### TASK BRIEF
Return the lines of the material verbatim, starting at the line that contains "purple trapezoid: moved 10 px up" and ending at the last line of the material. Omit the picture lines.

===== RECORDED INFORMATION

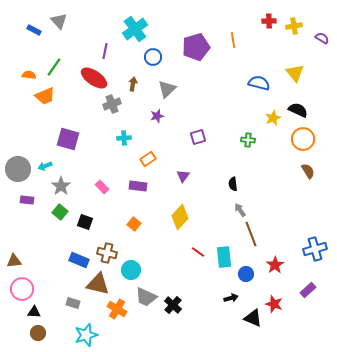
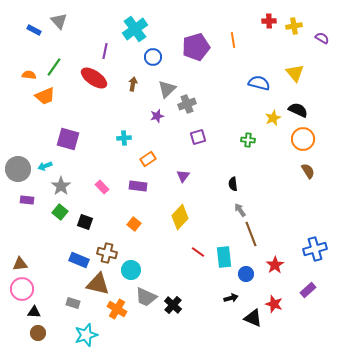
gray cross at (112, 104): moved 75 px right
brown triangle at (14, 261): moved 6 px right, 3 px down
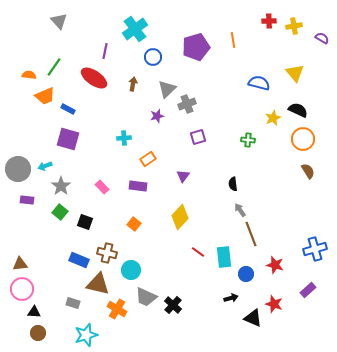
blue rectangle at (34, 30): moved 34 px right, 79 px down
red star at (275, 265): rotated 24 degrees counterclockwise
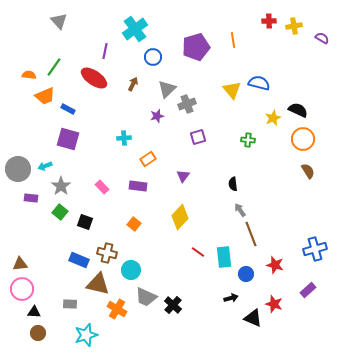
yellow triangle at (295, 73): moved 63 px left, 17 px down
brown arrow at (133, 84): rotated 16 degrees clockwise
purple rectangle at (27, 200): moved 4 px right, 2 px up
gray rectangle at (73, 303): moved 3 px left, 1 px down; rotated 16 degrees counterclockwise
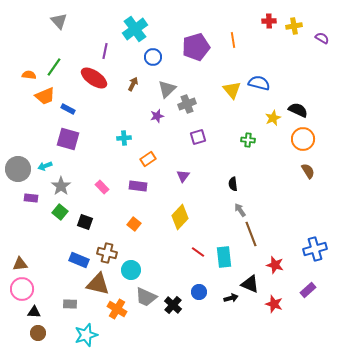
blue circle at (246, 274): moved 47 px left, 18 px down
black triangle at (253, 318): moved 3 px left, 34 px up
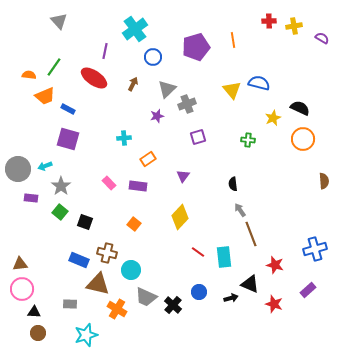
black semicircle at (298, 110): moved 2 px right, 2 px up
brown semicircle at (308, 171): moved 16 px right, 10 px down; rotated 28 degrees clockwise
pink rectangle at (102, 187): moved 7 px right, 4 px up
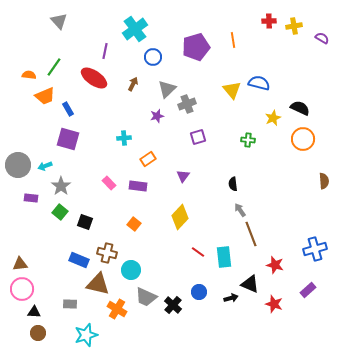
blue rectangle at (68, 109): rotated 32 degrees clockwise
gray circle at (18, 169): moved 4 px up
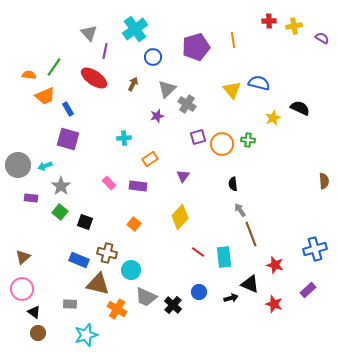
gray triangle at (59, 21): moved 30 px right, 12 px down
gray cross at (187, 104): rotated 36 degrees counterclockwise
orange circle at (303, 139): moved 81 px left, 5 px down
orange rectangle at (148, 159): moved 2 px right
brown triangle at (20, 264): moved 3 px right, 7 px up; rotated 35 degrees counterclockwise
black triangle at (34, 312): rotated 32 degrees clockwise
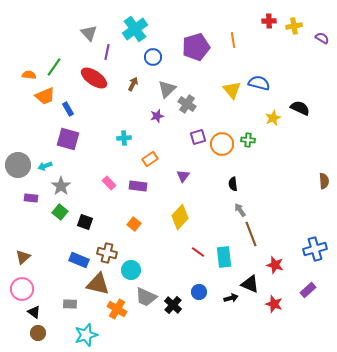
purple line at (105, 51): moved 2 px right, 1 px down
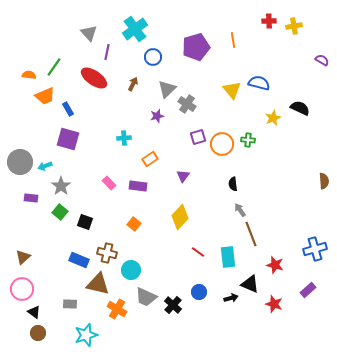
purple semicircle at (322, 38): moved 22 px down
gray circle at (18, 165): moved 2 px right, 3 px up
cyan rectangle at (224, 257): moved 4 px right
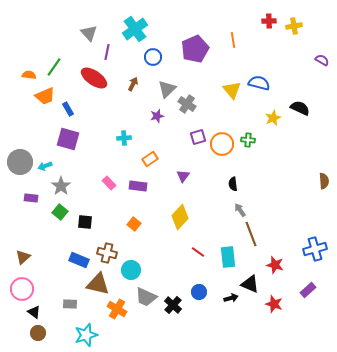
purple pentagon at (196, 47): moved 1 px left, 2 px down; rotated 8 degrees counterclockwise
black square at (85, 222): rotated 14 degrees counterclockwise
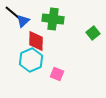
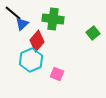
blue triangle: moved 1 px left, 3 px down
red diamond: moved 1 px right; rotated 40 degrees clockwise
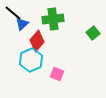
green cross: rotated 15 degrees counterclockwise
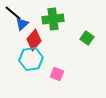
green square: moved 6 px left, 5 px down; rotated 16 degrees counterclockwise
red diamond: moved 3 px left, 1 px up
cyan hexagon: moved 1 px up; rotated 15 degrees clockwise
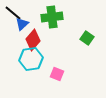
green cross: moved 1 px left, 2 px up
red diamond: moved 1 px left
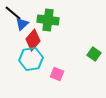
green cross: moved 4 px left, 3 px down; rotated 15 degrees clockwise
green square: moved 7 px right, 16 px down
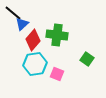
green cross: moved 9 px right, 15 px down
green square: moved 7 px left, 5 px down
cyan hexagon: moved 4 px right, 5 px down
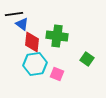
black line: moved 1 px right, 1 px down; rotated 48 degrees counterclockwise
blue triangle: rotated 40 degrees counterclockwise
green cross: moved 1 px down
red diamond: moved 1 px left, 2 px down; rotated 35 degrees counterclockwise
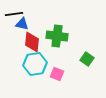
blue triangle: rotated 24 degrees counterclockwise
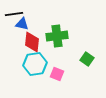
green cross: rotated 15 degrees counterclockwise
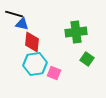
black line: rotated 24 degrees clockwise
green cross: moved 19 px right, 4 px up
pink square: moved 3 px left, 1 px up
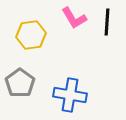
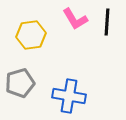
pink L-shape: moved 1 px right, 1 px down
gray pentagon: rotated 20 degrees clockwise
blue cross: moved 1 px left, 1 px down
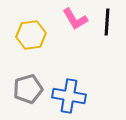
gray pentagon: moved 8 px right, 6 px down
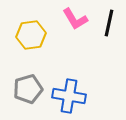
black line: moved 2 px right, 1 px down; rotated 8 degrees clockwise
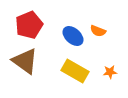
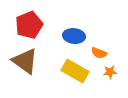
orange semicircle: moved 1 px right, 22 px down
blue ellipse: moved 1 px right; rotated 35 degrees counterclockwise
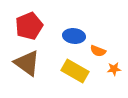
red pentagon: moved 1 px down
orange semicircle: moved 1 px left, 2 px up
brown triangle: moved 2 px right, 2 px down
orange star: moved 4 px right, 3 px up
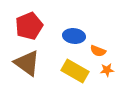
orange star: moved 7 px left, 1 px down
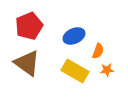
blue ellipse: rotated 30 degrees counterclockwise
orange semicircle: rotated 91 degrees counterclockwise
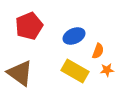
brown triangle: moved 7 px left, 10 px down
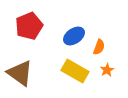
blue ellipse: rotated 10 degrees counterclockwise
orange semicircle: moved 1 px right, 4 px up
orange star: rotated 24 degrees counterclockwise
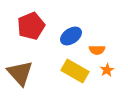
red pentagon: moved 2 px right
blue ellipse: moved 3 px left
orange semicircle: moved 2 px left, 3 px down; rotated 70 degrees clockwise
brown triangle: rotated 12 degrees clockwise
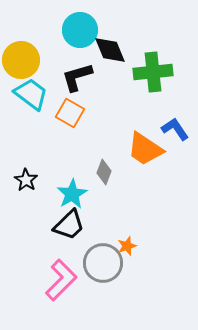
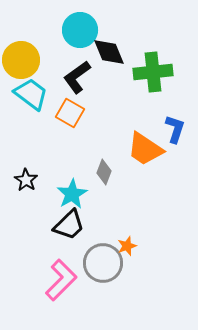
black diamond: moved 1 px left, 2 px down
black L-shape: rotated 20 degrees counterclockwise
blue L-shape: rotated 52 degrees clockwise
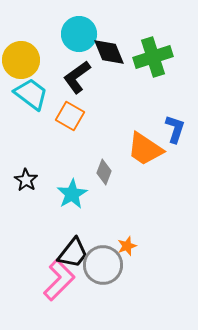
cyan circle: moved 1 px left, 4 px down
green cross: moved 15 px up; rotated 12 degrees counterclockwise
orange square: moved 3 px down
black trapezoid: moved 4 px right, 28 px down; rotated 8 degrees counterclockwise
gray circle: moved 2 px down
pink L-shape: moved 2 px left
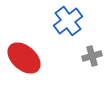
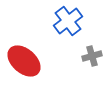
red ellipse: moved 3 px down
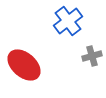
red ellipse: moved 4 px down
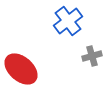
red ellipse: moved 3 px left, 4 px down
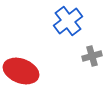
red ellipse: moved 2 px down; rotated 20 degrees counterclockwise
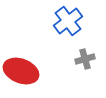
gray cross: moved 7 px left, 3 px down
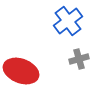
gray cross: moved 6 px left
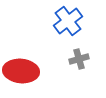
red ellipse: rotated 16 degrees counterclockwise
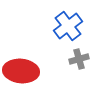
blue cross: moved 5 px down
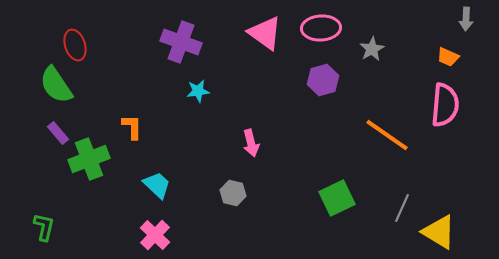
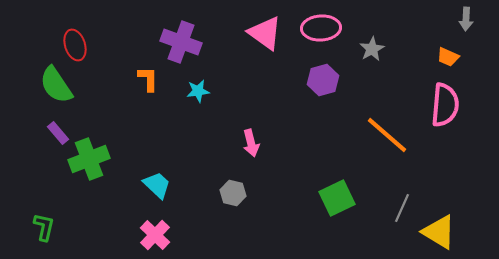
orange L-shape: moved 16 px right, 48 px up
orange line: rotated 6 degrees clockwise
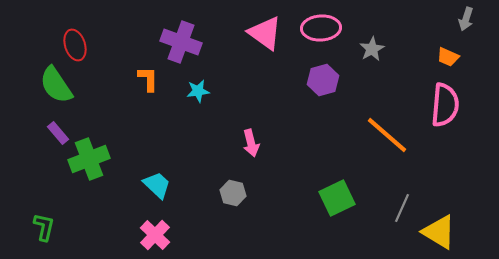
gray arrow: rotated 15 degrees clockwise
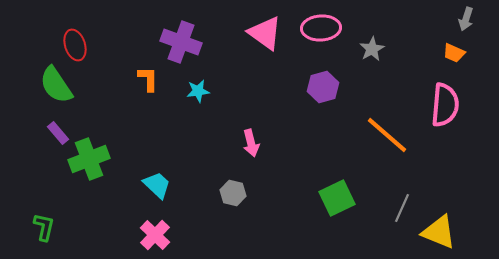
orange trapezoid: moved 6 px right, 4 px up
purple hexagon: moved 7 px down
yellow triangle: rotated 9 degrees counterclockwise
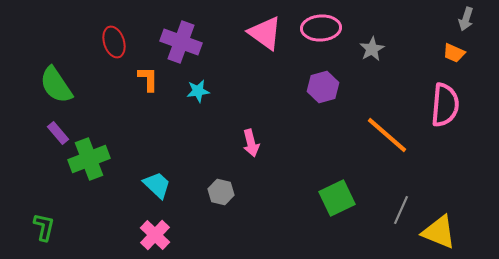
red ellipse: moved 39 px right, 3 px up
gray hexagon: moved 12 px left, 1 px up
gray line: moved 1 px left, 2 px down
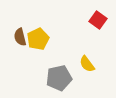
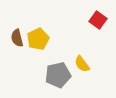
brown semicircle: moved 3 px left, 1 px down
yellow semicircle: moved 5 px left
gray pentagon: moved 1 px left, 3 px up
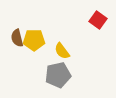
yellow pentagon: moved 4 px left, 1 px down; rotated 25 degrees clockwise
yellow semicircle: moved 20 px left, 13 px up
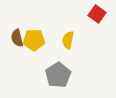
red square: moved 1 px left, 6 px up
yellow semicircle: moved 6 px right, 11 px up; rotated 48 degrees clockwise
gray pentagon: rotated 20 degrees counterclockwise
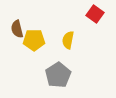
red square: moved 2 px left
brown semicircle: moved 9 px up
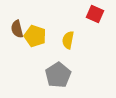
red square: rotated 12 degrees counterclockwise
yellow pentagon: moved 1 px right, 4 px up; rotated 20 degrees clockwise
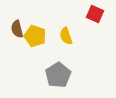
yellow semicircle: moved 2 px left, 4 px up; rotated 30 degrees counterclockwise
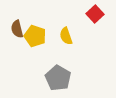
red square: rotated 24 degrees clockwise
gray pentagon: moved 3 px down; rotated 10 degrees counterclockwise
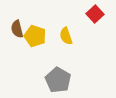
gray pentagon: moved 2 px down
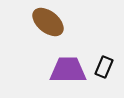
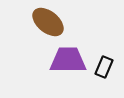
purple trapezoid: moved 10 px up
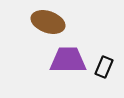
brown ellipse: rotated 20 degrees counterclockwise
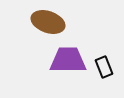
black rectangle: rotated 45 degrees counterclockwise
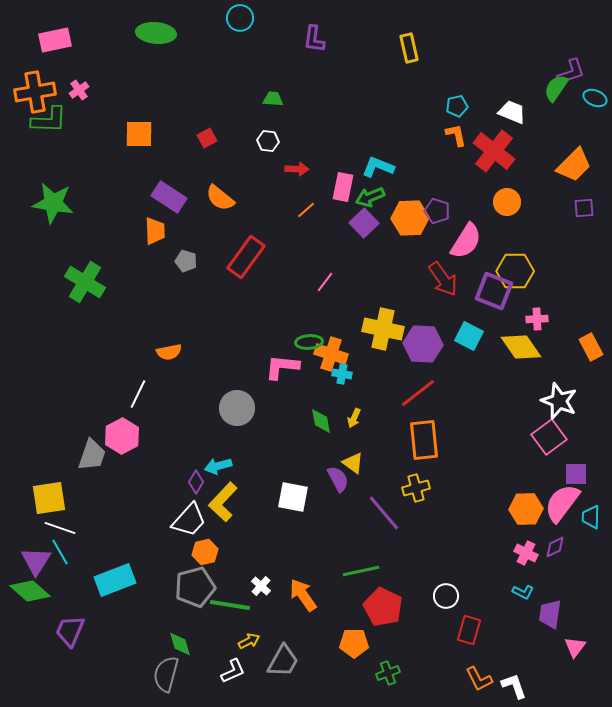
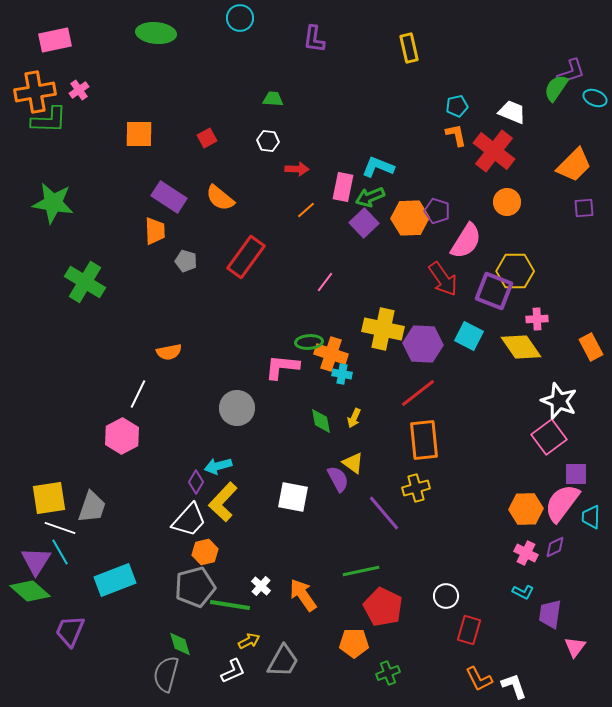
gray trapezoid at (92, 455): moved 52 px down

==========

### FINAL RESULT
purple trapezoid: moved 10 px up
brown ellipse: rotated 20 degrees counterclockwise
black rectangle: rotated 45 degrees counterclockwise
gray trapezoid at (92, 455): moved 52 px down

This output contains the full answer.